Task instructions:
Produce an exact copy of the lines below, starting at the first and ending with the line containing "J101 pin 1: GND -> VRAW".

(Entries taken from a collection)

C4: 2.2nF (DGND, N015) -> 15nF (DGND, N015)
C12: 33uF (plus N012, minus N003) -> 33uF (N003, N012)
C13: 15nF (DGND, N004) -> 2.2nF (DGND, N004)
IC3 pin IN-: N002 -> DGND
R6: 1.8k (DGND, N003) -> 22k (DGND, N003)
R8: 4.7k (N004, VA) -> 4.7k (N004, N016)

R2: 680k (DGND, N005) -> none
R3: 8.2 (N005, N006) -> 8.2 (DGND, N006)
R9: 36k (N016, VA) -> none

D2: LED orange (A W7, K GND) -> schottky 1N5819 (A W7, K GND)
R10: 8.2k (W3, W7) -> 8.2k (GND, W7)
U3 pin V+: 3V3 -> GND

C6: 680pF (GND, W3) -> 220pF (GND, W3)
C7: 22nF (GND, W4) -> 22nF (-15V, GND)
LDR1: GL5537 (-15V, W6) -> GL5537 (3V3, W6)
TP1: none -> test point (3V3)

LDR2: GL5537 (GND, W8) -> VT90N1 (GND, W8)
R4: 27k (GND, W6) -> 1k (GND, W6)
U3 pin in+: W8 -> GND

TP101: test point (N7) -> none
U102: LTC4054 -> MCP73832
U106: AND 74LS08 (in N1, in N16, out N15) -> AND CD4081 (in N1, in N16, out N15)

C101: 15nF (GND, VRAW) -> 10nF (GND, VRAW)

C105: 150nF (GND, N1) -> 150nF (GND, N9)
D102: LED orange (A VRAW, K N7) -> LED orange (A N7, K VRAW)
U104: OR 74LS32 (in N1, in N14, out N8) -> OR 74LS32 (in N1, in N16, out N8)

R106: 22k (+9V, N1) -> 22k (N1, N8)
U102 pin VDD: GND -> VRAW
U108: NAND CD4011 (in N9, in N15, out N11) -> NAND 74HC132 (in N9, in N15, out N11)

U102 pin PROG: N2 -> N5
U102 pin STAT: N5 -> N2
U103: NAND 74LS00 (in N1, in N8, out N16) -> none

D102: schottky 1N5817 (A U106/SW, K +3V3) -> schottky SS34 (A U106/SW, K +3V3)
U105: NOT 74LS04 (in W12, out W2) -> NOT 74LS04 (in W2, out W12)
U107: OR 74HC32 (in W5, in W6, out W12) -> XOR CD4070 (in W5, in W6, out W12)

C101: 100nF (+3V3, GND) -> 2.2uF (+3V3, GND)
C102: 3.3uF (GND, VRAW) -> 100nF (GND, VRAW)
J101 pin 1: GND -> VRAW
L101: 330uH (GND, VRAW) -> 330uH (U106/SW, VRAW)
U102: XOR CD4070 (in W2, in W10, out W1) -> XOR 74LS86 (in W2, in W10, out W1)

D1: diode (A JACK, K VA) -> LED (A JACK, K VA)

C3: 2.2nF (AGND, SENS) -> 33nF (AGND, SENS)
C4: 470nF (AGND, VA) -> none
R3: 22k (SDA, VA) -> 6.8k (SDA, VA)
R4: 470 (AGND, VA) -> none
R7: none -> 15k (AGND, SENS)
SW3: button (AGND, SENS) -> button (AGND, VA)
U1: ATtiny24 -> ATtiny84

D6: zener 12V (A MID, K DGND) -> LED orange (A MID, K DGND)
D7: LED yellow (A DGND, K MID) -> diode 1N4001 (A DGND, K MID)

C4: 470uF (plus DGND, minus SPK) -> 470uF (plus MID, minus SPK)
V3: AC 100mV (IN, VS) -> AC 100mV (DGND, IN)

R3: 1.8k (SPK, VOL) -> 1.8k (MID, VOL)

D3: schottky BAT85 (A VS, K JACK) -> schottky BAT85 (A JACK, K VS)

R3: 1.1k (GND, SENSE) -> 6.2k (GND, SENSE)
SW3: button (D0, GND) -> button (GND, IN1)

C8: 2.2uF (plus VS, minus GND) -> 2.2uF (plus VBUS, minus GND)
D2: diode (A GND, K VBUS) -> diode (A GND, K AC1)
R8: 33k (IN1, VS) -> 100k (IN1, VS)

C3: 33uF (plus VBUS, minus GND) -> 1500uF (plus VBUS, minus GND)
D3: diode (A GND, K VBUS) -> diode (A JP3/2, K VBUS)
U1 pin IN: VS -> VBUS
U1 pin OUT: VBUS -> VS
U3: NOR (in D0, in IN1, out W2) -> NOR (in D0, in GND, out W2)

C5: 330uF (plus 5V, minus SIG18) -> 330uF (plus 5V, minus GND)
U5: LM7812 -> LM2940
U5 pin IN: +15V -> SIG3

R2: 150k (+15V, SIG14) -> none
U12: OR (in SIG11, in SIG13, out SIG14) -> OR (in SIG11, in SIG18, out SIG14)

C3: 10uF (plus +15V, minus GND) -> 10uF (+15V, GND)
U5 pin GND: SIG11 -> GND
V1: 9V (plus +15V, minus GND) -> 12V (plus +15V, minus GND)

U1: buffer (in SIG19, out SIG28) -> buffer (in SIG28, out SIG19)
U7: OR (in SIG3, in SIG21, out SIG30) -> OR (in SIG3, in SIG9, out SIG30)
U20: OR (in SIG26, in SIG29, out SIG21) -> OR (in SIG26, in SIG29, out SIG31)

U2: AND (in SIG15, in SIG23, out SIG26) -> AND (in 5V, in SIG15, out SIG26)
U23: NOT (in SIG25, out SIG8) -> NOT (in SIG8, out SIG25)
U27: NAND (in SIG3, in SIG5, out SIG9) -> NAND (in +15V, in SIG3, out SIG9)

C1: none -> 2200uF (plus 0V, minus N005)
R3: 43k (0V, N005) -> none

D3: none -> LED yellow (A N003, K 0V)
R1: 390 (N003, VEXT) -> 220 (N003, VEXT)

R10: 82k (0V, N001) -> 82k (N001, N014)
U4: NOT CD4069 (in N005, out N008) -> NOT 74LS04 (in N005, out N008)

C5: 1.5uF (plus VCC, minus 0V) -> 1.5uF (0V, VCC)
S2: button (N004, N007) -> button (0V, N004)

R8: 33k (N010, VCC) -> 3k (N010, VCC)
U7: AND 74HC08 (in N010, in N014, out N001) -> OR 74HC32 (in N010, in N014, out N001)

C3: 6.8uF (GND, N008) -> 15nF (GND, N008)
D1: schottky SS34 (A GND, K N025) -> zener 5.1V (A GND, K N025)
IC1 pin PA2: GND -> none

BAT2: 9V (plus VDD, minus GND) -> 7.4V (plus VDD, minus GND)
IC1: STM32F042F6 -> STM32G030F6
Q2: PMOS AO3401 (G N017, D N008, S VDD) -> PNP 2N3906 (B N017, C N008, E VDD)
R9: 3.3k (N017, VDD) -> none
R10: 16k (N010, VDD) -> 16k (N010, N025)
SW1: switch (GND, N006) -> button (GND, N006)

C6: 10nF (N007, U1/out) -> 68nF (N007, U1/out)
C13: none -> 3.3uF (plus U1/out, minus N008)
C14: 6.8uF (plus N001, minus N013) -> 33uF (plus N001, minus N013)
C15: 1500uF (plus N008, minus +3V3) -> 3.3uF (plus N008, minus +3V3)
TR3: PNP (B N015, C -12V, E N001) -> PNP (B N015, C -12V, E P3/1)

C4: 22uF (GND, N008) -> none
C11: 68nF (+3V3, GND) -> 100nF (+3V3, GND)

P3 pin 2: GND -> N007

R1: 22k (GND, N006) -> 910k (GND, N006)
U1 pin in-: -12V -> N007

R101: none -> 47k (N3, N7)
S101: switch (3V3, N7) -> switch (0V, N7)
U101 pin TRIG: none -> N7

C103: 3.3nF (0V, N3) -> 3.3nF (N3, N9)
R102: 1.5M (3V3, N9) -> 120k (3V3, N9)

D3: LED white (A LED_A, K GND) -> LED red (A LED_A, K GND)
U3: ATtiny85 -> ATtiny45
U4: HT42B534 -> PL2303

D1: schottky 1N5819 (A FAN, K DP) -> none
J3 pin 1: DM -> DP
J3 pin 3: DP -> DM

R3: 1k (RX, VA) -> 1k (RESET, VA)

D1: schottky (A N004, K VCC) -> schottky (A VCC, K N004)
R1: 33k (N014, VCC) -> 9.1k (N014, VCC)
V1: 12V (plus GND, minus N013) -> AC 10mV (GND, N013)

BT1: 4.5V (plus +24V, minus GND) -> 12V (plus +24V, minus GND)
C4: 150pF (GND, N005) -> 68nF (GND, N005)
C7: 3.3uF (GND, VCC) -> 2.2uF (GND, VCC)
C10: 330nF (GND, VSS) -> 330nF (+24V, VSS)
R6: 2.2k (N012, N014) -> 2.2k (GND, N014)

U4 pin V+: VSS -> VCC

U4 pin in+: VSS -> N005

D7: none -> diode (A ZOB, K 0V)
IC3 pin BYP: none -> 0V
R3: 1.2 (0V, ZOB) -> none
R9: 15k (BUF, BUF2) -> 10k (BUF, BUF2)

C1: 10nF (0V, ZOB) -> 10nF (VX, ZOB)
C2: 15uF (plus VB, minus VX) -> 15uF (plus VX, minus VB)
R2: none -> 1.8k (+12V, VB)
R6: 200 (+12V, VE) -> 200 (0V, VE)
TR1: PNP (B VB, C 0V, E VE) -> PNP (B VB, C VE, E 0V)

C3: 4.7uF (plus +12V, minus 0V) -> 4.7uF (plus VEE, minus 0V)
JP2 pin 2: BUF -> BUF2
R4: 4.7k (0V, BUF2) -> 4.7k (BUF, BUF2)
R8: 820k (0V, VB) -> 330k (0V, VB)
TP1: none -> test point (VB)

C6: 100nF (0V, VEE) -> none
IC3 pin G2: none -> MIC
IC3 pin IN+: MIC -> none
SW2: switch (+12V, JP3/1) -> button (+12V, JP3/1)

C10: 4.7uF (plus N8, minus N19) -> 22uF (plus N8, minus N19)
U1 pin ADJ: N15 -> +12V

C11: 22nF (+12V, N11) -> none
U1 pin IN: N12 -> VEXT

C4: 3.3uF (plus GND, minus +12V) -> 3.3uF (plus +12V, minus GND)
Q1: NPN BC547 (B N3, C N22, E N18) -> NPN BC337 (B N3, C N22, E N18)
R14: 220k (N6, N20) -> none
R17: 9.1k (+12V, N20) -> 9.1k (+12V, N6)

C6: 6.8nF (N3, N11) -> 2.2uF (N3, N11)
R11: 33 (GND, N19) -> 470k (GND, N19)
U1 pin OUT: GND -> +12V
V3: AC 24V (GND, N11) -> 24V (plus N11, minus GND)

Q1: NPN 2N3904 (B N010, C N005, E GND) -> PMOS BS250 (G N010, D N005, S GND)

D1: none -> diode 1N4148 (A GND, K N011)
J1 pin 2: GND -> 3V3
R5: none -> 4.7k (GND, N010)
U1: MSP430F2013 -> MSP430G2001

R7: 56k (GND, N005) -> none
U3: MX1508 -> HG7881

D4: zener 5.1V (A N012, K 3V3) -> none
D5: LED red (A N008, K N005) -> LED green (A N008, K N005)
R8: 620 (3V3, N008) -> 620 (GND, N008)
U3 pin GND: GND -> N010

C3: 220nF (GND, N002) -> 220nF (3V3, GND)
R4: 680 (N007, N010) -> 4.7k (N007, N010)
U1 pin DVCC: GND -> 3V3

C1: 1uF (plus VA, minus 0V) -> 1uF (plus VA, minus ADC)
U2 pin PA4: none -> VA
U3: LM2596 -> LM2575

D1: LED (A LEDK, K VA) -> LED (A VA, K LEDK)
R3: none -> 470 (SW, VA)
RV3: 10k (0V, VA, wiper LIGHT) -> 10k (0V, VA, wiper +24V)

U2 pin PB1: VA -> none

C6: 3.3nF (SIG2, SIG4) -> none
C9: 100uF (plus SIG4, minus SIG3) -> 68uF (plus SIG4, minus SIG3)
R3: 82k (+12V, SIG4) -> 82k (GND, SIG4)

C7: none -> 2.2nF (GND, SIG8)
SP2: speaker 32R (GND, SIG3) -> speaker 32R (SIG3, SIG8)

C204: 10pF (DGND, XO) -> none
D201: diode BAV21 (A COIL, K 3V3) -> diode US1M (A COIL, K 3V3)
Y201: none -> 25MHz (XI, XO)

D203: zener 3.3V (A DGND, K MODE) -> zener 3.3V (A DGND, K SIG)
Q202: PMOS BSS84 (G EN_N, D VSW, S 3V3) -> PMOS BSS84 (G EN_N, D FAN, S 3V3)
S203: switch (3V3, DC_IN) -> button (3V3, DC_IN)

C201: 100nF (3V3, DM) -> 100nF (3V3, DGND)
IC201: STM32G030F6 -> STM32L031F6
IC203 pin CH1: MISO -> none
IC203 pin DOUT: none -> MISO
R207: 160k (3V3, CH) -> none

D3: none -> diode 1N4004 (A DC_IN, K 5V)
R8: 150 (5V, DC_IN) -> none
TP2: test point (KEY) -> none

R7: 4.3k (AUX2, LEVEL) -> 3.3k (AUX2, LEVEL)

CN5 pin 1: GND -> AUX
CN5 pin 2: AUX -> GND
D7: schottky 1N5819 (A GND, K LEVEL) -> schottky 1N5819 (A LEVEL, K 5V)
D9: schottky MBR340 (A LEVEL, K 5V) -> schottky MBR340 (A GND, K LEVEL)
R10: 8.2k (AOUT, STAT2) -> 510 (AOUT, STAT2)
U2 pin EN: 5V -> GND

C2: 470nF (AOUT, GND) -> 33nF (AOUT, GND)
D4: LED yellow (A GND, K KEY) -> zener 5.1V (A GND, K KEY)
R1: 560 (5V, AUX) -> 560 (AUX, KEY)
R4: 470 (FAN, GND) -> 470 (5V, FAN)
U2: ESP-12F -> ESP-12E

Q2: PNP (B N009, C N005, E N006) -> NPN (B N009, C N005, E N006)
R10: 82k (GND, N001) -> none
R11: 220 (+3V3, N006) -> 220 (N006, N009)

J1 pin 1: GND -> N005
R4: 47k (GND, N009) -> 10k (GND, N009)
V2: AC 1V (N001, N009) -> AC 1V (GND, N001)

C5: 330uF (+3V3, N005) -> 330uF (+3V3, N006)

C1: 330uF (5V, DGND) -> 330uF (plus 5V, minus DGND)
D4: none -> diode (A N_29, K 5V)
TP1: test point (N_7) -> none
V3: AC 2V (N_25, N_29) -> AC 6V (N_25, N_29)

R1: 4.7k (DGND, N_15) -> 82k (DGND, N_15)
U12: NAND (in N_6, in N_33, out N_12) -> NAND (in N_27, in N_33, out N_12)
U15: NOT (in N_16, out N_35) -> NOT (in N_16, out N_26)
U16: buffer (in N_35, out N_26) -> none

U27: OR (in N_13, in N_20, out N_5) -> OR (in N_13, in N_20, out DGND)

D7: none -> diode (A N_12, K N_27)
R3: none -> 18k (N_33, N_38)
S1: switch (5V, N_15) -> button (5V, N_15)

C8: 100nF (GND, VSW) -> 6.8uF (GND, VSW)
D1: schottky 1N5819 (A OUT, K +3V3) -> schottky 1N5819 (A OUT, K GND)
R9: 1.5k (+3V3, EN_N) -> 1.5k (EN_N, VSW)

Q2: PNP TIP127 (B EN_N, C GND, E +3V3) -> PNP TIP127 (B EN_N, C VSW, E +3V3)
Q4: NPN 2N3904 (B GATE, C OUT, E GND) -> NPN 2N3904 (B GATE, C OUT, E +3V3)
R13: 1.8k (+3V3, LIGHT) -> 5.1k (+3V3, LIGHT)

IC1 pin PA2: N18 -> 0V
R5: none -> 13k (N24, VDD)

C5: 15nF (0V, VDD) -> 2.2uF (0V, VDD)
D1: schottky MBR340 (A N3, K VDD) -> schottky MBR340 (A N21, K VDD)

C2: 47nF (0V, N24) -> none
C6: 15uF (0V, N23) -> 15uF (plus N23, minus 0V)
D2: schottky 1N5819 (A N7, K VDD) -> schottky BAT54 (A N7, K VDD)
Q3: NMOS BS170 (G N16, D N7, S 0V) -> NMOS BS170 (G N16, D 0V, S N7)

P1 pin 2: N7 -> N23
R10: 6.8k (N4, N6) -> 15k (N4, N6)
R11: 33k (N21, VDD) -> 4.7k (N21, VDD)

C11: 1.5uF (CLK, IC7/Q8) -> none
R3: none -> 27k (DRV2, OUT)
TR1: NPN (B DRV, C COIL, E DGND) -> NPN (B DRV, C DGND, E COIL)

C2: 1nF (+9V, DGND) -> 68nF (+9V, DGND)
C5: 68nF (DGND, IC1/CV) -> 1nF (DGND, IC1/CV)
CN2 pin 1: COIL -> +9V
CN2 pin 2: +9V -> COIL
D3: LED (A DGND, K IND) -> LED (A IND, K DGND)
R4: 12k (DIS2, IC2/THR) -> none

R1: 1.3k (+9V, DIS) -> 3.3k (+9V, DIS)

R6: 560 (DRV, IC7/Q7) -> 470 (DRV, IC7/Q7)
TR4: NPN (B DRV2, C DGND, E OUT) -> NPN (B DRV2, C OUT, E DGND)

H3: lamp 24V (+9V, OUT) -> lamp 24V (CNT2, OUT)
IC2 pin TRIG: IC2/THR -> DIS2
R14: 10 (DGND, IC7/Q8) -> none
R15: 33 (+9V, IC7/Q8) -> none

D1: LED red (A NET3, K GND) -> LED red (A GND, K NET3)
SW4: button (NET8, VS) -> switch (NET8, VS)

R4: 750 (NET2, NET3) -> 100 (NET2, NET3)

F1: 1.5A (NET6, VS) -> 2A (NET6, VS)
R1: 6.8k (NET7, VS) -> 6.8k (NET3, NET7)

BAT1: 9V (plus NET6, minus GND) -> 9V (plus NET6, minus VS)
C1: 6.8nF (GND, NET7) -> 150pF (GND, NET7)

Finished exercise:
C4: 2.2nF (DGND, N015) -> 15nF (DGND, N015)
C12: 33uF (plus N012, minus N003) -> 33uF (N003, N012)
C13: 15nF (DGND, N004) -> 2.2nF (DGND, N004)
IC3 pin IN-: N002 -> DGND
R6: 1.8k (DGND, N003) -> 22k (DGND, N003)
R8: 4.7k (N004, VA) -> 4.7k (N004, N016)

R2: 680k (DGND, N005) -> none
R3: 8.2 (N005, N006) -> 8.2 (DGND, N006)
R9: 36k (N016, VA) -> none

D2: LED orange (A W7, K GND) -> schottky 1N5819 (A W7, K GND)
R10: 8.2k (W3, W7) -> 8.2k (GND, W7)
U3 pin V+: 3V3 -> GND

C6: 680pF (GND, W3) -> 220pF (GND, W3)
C7: 22nF (GND, W4) -> 22nF (-15V, GND)
LDR1: GL5537 (-15V, W6) -> GL5537 (3V3, W6)
TP1: none -> test point (3V3)

LDR2: GL5537 (GND, W8) -> VT90N1 (GND, W8)
R4: 27k (GND, W6) -> 1k (GND, W6)
U3 pin in+: W8 -> GND

TP101: test point (N7) -> none
U102: LTC4054 -> MCP73832
U106: AND 74LS08 (in N1, in N16, out N15) -> AND CD4081 (in N1, in N16, out N15)

C101: 15nF (GND, VRAW) -> 10nF (GND, VRAW)

C105: 150nF (GND, N1) -> 150nF (GND, N9)
D102: LED orange (A VRAW, K N7) -> LED orange (A N7, K VRAW)
U104: OR 74LS32 (in N1, in N14, out N8) -> OR 74LS32 (in N1, in N16, out N8)

R106: 22k (+9V, N1) -> 22k (N1, N8)
U102 pin VDD: GND -> VRAW
U108: NAND CD4011 (in N9, in N15, out N11) -> NAND 74HC132 (in N9, in N15, out N11)

U102 pin PROG: N2 -> N5
U102 pin STAT: N5 -> N2
U103: NAND 74LS00 (in N1, in N8, out N16) -> none

D102: schottky 1N5817 (A U106/SW, K +3V3) -> schottky SS34 (A U106/SW, K +3V3)
U105: NOT 74LS04 (in W12, out W2) -> NOT 74LS04 (in W2, out W12)
U107: OR 74HC32 (in W5, in W6, out W12) -> XOR CD4070 (in W5, in W6, out W12)

C101: 100nF (+3V3, GND) -> 2.2uF (+3V3, GND)
C102: 3.3uF (GND, VRAW) -> 100nF (GND, VRAW)
J101 pin 1: GND -> VRAW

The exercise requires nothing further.